[Object transformation records]
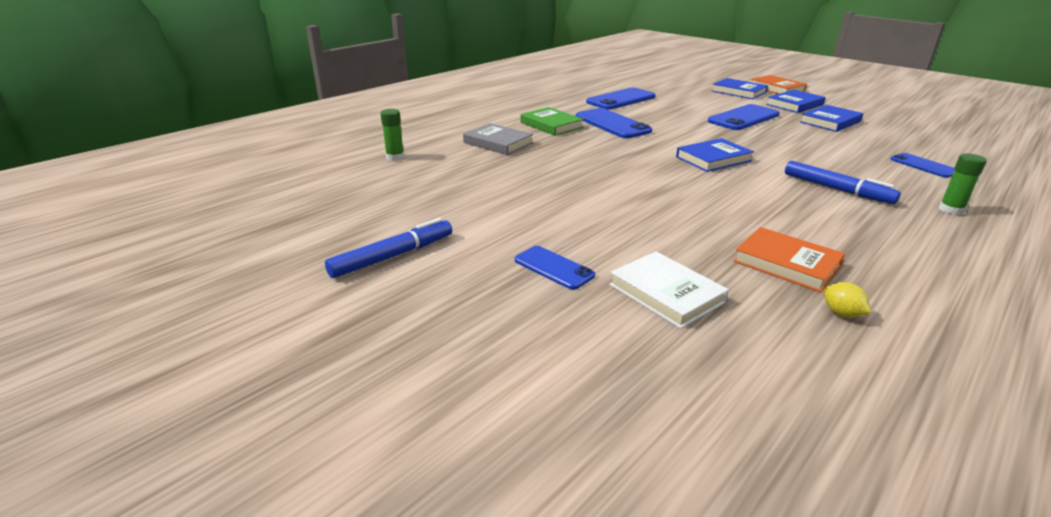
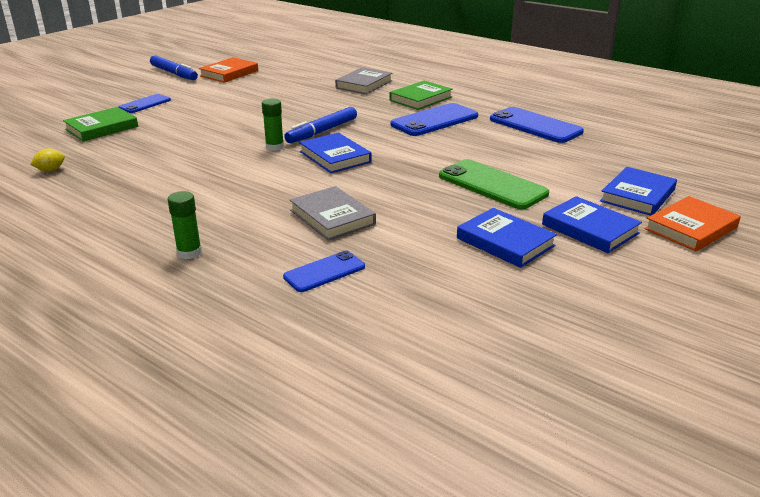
camera: 85 degrees right, 0 degrees up
(395, 157) = (326, 61): green glue stick -> green glue stick (274, 147)
(666, 293) = (102, 128): white book -> green book
(743, 118) = (492, 185): blue phone -> green phone
(786, 263) = (119, 163): orange book -> orange book (229, 73)
(837, 162) = (332, 217): none -> grey book
(837, 189) = (251, 203): blue marker -> blue marker (322, 131)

▶ _Goal of the exercise_:
Go through the data above and transcribe it in full, omitting any image.

▶ _Problem solution_:
camera: 85 degrees right, 0 degrees up
(395, 157) = (326, 61): green glue stick -> green glue stick (274, 147)
(666, 293) = (102, 128): white book -> green book
(743, 118) = (492, 185): blue phone -> green phone
(786, 263) = (119, 163): orange book -> orange book (229, 73)
(837, 162) = (332, 217): none -> grey book
(837, 189) = (251, 203): blue marker -> blue marker (322, 131)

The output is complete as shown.